### Instructions to follow
Output exactly the lines below, starting with the line that has "(259, 419) = (381, 184): pink" and going on through the line that has "(501, 119) = (800, 134): green", both included, and no other lines.

─── Listed records

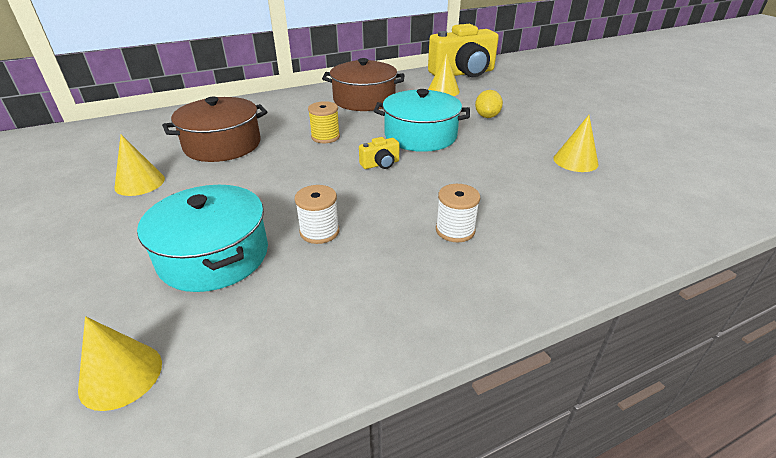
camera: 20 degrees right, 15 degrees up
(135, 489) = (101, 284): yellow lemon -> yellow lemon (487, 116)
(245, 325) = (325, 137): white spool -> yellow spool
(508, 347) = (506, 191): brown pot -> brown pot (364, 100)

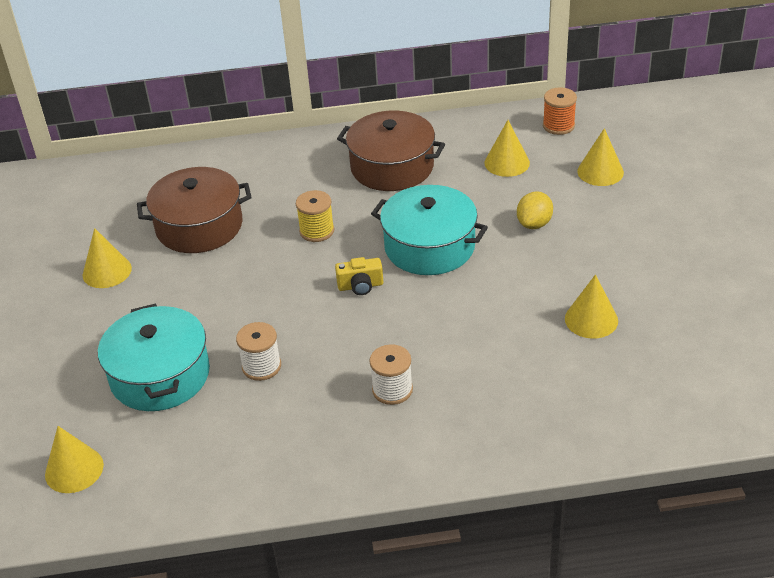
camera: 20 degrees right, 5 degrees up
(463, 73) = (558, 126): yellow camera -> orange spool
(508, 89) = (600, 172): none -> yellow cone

──────
─── Listed records

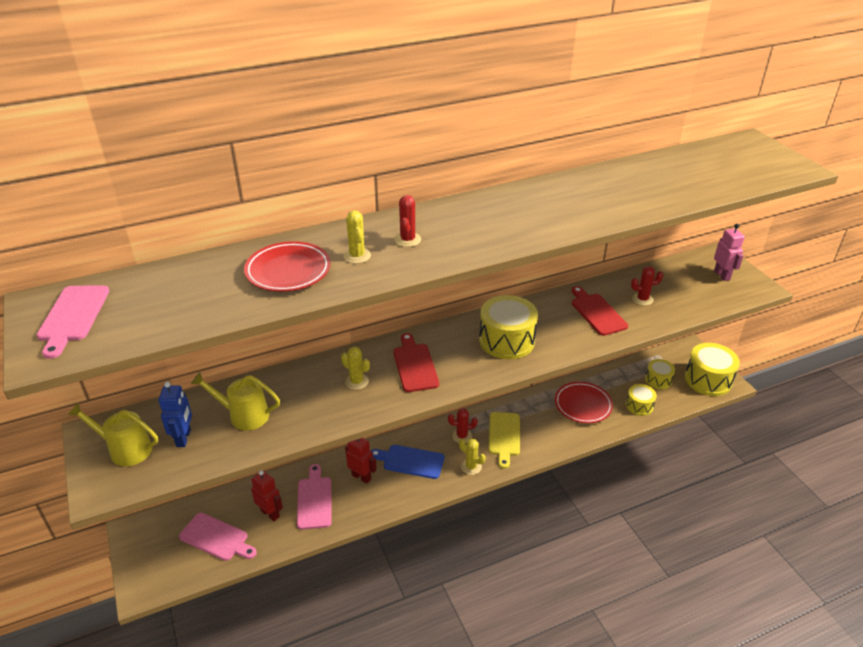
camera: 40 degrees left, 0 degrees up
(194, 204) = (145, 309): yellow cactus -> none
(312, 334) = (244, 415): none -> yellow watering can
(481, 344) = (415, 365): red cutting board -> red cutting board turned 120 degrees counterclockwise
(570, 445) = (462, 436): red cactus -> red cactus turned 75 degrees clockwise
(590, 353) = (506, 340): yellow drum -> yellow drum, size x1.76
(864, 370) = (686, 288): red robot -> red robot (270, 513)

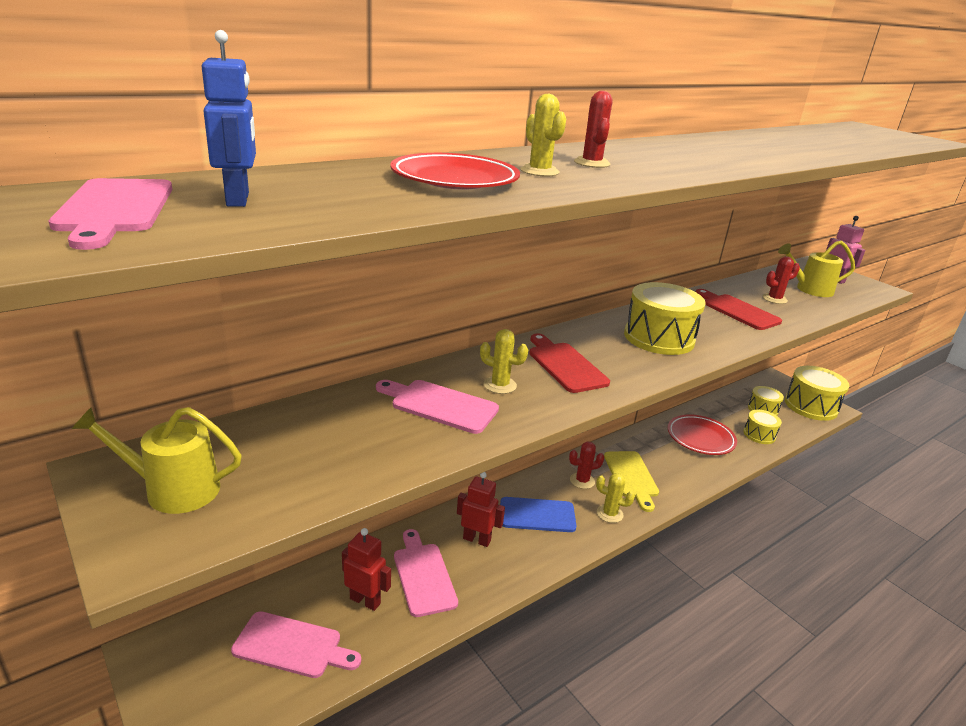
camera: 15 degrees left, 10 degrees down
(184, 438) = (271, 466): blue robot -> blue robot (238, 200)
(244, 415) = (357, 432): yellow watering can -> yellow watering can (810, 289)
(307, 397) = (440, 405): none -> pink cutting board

──────
─── Listed records

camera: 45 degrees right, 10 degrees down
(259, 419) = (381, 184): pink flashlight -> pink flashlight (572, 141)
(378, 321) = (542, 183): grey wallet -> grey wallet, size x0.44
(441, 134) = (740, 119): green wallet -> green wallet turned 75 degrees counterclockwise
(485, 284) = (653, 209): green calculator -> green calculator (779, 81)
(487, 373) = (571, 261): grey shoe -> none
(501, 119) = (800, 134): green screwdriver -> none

──────

### Response to this exercise
(259, 419) = (381, 184): pink flashlight -> pink flashlight (572, 141)
(378, 321) = (542, 183): grey wallet -> grey wallet, size x0.44
(441, 134) = (740, 119): green wallet -> green wallet turned 75 degrees counterclockwise
(485, 284) = (653, 209): green calculator -> green calculator (779, 81)
(487, 373) = (571, 261): grey shoe -> none
(501, 119) = (800, 134): green screwdriver -> none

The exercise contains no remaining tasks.